§ EXCERPTED RECORDS
........
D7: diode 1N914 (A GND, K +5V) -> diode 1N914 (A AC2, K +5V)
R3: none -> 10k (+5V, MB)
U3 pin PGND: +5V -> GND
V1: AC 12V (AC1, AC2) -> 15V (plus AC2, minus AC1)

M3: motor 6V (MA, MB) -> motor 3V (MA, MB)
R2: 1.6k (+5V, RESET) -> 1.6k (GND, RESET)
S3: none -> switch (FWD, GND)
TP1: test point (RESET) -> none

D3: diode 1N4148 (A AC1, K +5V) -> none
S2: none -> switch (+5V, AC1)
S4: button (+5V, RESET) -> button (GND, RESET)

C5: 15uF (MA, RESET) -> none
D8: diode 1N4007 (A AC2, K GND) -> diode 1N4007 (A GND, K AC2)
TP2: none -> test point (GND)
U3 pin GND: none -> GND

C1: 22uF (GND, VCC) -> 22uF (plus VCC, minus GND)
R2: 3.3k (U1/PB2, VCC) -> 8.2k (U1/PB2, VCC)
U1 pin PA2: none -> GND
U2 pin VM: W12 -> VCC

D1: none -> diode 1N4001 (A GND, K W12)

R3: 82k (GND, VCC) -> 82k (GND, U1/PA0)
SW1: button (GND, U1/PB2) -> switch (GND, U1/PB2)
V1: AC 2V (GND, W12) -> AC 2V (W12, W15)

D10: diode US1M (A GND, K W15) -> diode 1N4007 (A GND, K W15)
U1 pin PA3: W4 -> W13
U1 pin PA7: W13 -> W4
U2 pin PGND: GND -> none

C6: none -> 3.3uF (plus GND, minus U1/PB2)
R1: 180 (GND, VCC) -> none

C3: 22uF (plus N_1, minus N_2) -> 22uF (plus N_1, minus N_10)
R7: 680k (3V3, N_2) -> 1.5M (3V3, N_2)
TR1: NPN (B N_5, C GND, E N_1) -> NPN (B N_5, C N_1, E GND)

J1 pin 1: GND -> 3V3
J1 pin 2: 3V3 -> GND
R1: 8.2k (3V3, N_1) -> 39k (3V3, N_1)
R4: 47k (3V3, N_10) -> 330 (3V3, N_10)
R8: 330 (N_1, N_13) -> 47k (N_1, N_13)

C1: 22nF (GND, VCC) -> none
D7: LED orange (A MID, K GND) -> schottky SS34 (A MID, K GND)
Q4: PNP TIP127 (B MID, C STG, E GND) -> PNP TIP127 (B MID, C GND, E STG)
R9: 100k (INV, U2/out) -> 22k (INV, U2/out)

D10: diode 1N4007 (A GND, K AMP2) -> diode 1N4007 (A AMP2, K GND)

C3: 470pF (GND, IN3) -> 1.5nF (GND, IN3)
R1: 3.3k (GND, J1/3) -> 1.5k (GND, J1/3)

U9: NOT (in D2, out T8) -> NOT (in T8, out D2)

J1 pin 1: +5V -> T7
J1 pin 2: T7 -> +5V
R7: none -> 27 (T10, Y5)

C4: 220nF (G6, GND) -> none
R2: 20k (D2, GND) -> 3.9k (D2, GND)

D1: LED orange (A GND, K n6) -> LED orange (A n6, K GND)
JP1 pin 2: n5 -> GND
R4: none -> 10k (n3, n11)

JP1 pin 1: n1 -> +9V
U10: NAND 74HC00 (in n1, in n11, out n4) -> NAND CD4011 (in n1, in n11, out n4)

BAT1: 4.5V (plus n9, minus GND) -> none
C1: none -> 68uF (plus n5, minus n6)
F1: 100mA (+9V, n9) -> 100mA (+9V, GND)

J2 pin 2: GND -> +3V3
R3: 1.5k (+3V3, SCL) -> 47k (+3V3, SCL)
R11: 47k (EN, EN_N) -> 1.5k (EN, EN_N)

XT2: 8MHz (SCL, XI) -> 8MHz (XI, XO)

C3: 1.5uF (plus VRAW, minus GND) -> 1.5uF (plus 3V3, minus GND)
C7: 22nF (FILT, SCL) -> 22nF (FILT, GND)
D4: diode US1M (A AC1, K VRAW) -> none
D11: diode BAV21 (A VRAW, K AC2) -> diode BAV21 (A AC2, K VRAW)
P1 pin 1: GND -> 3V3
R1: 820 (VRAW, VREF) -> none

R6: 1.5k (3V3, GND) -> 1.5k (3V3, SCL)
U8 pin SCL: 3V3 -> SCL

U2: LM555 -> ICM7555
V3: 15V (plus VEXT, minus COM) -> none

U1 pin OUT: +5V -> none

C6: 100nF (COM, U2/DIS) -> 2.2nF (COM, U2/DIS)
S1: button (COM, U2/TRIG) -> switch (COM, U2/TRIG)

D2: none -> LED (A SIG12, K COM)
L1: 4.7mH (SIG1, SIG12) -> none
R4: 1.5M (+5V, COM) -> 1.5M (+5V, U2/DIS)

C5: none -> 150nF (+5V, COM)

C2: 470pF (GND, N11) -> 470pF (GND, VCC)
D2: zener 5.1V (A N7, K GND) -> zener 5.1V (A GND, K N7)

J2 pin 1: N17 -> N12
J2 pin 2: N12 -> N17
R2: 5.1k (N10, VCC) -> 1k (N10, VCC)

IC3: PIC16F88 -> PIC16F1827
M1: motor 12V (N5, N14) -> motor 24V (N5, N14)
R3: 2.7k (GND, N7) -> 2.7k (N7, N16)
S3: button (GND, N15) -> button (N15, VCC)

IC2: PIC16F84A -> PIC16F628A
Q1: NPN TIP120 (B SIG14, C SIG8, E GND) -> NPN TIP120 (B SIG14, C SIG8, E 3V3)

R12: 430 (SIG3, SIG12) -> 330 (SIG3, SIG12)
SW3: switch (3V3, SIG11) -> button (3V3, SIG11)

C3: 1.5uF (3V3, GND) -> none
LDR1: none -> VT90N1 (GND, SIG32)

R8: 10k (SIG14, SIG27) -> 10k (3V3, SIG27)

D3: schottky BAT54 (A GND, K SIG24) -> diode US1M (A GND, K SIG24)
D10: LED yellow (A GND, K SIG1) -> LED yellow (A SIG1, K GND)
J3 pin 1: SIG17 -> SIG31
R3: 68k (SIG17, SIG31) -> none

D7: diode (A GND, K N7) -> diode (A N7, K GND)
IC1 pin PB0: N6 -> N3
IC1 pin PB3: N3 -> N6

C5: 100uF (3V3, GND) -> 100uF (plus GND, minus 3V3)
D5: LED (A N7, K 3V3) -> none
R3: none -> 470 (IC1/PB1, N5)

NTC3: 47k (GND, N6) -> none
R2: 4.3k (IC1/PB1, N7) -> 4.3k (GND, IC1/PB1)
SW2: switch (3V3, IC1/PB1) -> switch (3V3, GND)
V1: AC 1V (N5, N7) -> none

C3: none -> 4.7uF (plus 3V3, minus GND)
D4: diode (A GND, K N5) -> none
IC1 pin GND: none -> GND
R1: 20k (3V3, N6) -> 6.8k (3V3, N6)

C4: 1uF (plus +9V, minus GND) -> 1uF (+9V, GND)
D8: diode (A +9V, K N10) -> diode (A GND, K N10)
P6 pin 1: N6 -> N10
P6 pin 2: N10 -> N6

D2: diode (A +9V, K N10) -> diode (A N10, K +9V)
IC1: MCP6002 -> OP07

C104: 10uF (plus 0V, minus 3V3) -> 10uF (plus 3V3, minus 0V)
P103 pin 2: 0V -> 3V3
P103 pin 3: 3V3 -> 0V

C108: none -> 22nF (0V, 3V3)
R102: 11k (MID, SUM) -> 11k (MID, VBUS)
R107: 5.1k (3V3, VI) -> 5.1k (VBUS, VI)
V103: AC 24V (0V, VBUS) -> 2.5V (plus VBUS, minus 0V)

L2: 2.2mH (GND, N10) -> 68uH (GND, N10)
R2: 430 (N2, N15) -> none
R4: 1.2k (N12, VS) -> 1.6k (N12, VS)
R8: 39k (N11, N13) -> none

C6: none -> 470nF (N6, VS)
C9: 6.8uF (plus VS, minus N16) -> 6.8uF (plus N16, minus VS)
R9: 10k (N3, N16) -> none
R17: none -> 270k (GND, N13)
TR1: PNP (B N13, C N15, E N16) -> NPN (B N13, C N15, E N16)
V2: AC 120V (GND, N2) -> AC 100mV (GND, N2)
........
§ WHAT YOU SHOULD DO
Above are records; repeat only the lines starting at the line with "D3: diode 1N4148 (A AC1, K +5V) -> none" and ending at the line with "U2 pin VM: W12 -> VCC", exactly as they appear, both included.

§ RESPONSE TO THE TASK
D3: diode 1N4148 (A AC1, K +5V) -> none
S2: none -> switch (+5V, AC1)
S4: button (+5V, RESET) -> button (GND, RESET)

C5: 15uF (MA, RESET) -> none
D8: diode 1N4007 (A AC2, K GND) -> diode 1N4007 (A GND, K AC2)
TP2: none -> test point (GND)
U3 pin GND: none -> GND

C1: 22uF (GND, VCC) -> 22uF (plus VCC, minus GND)
R2: 3.3k (U1/PB2, VCC) -> 8.2k (U1/PB2, VCC)
U1 pin PA2: none -> GND
U2 pin VM: W12 -> VCC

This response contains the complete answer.